In the listing below, find the line with "STEPPER pin IN2: D2 -> D0" and the line with "FAN1 pin SIG: D32 -> D25". Repeat those two lines and all lines between them exactly.

====================

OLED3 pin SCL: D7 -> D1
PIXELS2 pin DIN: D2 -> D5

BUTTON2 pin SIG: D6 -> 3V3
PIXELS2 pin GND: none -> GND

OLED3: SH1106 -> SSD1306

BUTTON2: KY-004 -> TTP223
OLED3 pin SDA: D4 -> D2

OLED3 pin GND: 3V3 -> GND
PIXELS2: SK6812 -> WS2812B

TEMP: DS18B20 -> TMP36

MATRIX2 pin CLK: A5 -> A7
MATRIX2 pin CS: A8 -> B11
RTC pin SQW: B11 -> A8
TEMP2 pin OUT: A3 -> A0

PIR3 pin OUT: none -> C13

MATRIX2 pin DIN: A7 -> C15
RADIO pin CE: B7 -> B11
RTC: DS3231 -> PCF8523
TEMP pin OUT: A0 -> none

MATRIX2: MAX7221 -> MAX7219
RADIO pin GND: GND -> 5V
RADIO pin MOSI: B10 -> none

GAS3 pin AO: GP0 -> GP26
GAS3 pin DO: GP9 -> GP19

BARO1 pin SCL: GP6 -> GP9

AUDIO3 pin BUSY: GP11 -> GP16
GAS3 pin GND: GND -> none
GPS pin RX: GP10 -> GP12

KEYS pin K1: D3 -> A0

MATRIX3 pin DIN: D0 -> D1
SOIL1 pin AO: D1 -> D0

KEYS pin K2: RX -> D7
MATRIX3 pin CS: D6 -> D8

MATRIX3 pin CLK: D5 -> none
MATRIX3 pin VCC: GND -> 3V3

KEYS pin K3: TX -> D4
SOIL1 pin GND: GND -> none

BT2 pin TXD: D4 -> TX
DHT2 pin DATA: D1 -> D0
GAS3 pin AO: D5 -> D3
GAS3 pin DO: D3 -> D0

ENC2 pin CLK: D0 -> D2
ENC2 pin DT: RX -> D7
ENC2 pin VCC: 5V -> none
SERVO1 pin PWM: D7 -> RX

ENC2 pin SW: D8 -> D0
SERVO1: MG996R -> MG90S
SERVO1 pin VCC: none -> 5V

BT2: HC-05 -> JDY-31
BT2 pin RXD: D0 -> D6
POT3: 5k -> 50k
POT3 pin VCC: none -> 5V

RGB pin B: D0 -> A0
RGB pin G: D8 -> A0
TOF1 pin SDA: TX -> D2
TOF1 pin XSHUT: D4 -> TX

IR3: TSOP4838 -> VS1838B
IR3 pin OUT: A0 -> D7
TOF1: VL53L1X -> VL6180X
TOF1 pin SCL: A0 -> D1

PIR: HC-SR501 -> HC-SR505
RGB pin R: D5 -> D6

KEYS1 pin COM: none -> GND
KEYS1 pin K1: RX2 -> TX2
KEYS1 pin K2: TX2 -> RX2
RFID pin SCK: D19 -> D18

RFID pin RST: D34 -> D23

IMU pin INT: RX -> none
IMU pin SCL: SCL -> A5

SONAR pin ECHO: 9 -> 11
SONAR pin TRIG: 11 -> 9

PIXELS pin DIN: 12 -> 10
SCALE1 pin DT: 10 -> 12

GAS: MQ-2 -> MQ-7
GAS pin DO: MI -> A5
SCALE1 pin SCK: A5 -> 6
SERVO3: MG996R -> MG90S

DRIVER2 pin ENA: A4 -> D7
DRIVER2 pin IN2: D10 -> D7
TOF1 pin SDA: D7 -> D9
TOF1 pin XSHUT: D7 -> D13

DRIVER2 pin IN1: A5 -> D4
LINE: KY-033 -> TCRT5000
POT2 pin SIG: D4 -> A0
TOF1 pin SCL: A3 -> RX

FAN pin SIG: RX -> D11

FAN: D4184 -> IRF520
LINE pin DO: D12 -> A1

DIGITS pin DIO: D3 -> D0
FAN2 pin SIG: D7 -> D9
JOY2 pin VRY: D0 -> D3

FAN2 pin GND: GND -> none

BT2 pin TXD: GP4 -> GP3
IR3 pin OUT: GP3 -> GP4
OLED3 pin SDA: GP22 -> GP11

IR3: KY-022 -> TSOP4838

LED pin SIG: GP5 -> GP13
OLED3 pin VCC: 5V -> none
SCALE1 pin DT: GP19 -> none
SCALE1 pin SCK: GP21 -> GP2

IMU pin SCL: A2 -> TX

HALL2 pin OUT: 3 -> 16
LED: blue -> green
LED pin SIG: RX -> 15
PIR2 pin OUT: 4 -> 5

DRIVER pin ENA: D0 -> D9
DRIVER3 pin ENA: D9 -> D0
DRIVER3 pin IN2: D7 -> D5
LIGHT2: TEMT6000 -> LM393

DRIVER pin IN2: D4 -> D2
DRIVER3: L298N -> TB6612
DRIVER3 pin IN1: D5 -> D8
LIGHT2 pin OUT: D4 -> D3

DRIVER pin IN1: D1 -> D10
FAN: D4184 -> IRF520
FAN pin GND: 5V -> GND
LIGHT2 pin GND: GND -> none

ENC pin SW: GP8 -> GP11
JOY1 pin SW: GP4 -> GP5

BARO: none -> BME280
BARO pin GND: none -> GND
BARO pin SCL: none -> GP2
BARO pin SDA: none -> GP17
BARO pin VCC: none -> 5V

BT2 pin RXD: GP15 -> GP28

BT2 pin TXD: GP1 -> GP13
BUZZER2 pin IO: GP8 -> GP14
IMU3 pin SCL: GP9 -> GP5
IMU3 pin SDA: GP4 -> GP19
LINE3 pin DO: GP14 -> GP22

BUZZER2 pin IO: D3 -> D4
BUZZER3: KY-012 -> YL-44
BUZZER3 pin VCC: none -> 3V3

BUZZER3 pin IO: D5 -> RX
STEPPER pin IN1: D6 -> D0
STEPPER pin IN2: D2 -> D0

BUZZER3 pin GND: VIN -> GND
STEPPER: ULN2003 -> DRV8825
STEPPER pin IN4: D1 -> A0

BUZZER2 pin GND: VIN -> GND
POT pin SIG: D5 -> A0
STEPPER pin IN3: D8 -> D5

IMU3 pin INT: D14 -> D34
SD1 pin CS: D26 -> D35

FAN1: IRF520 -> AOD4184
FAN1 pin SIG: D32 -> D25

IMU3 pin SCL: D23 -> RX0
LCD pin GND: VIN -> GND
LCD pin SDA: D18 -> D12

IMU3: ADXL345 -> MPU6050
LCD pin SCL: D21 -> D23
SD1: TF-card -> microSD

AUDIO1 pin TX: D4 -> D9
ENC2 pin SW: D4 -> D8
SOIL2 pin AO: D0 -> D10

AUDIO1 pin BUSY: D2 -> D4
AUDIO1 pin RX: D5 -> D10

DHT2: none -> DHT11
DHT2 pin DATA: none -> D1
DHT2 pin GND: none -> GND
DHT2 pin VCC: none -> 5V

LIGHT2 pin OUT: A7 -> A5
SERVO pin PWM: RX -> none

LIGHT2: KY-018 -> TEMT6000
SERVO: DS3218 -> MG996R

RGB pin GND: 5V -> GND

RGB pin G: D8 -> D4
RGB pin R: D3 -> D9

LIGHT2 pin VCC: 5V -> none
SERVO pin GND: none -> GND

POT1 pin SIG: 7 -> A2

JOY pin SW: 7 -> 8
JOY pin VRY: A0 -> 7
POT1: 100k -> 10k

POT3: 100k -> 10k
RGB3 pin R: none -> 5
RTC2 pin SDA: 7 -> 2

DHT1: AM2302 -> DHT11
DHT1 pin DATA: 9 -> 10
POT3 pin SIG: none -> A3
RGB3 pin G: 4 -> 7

====================

_Task answer_.
STEPPER pin IN2: D2 -> D0

BUZZER3 pin GND: VIN -> GND
STEPPER: ULN2003 -> DRV8825
STEPPER pin IN4: D1 -> A0

BUZZER2 pin GND: VIN -> GND
POT pin SIG: D5 -> A0
STEPPER pin IN3: D8 -> D5

IMU3 pin INT: D14 -> D34
SD1 pin CS: D26 -> D35

FAN1: IRF520 -> AOD4184
FAN1 pin SIG: D32 -> D25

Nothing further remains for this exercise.